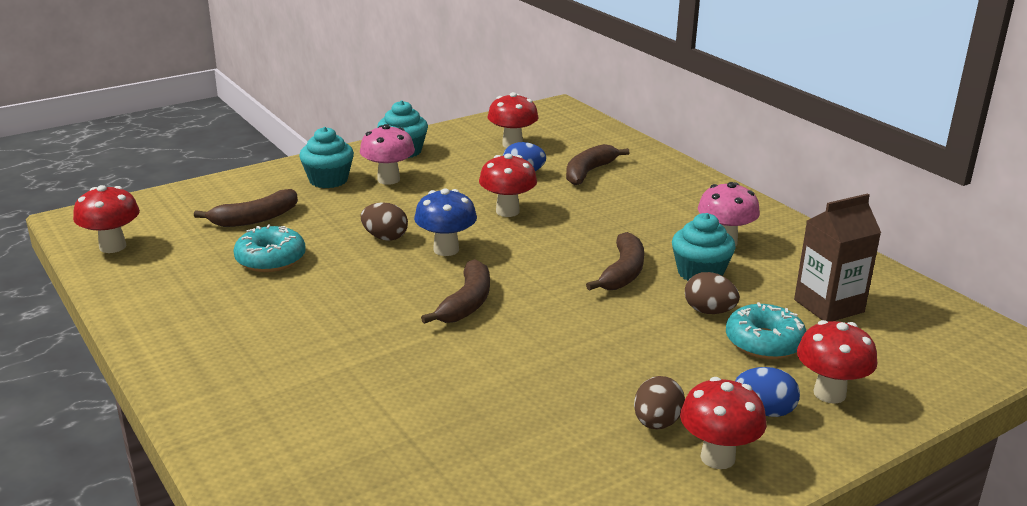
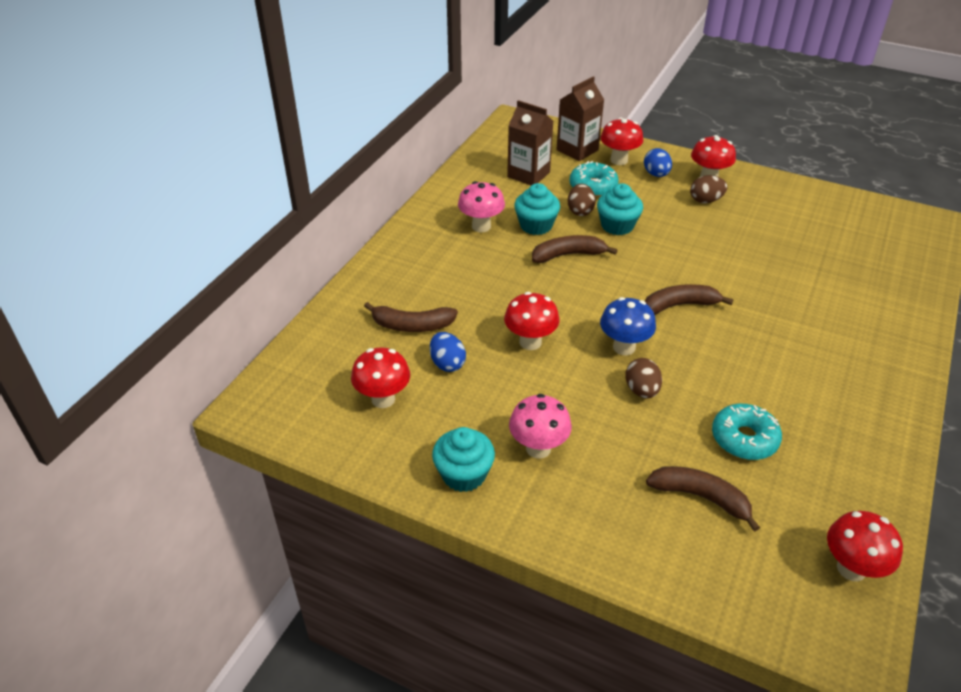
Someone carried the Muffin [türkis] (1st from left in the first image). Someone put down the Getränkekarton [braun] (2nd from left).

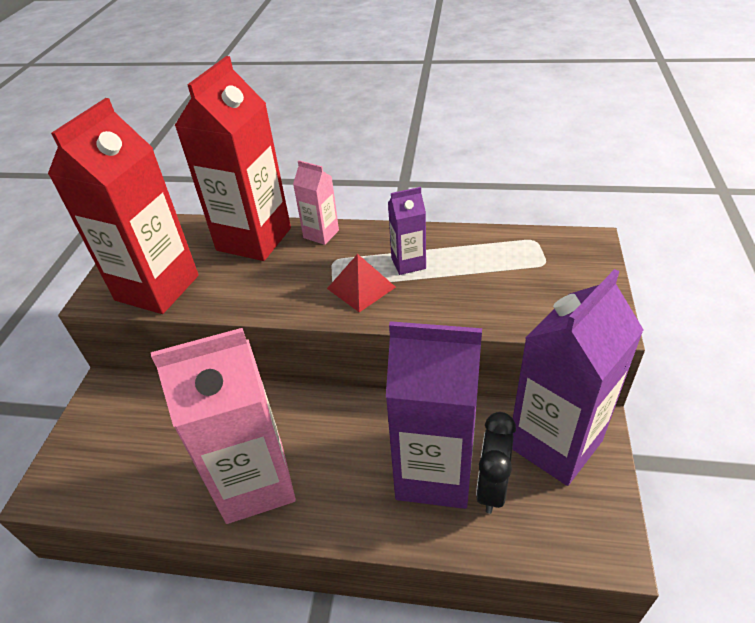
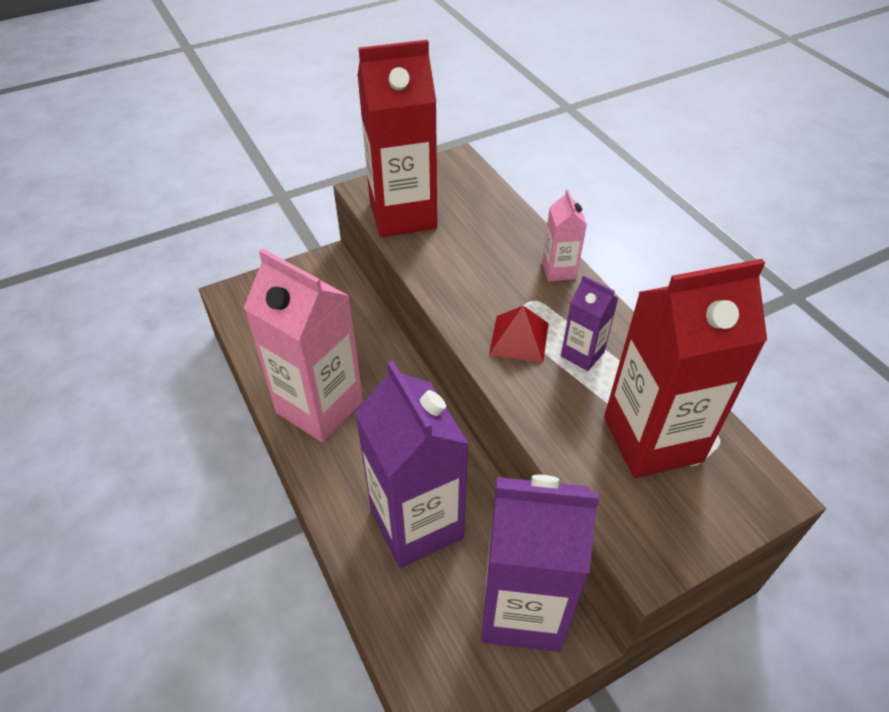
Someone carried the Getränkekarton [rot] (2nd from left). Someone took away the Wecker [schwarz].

========================================

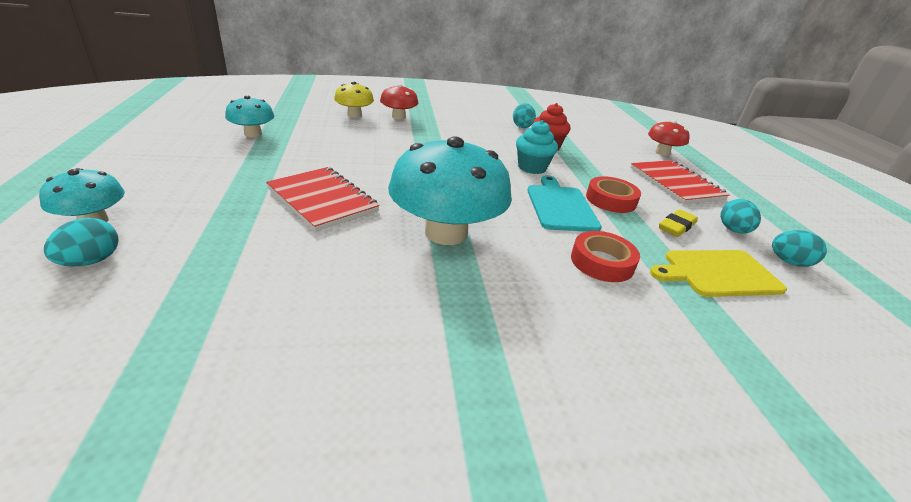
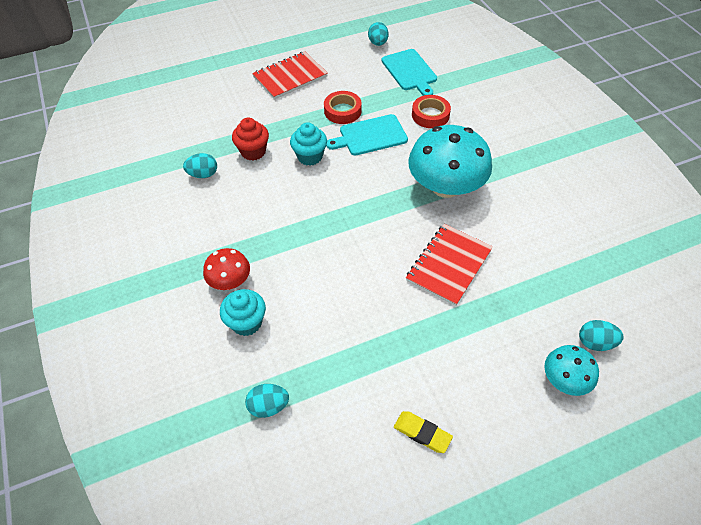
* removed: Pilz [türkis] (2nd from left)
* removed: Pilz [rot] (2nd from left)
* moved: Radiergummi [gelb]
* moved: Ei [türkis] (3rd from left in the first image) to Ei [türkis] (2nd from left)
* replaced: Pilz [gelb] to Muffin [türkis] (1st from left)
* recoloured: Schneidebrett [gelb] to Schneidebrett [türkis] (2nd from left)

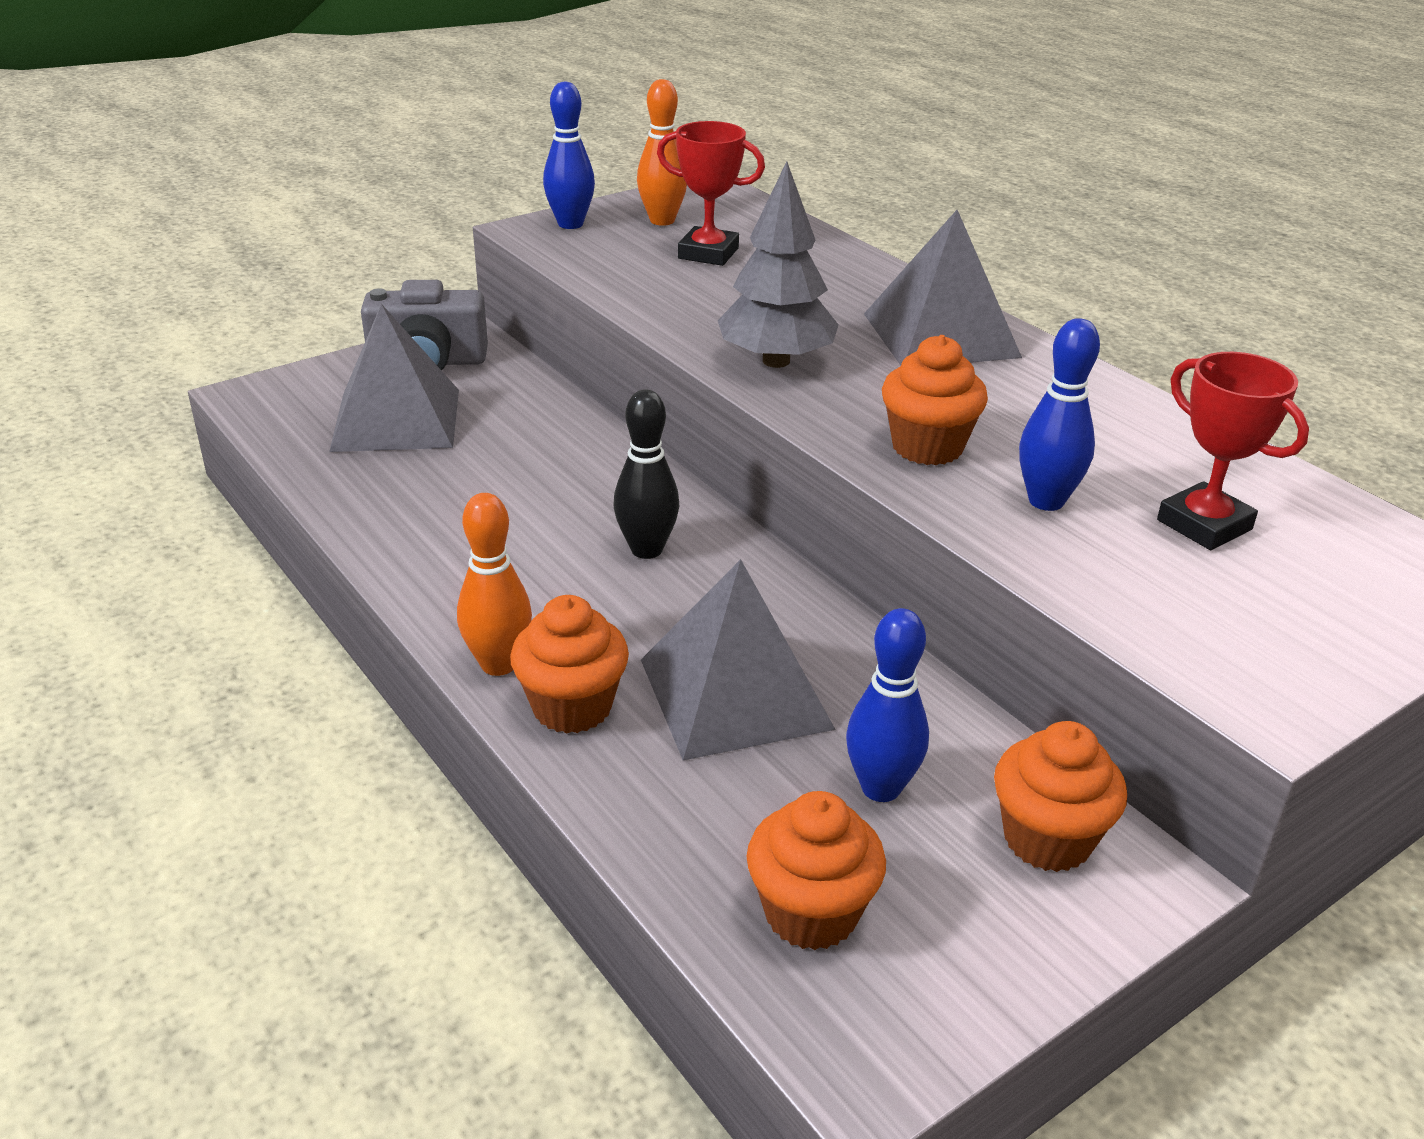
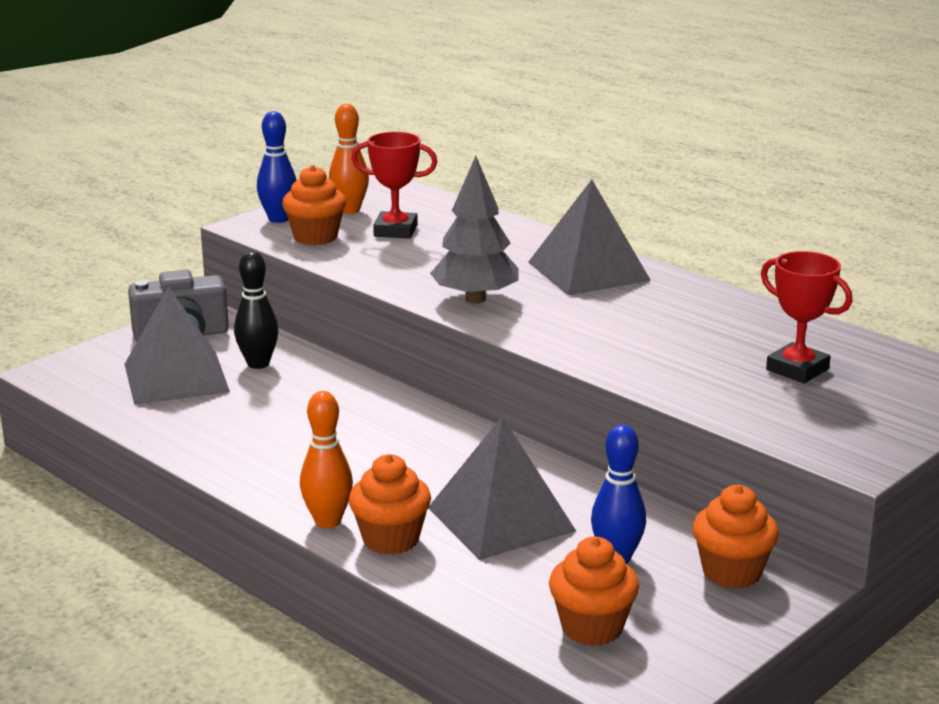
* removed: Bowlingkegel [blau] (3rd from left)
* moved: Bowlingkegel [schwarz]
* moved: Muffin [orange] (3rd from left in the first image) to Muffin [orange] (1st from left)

========================================

■ WHAT YOU WILL DO:
Would you please write out, exactly and with no other lines, the stretch of the listing above from the line containing "Pilz [rot] (2nd from left)" through the line containing "[türkis] (1st from left)"?

■ YOUR RESPONSE:
* removed: Pilz [rot] (2nd from left)
* moved: Radiergummi [gelb]
* moved: Ei [türkis] (3rd from left in the first image) to Ei [türkis] (2nd from left)
* replaced: Pilz [gelb] to Muffin [türkis] (1st from left)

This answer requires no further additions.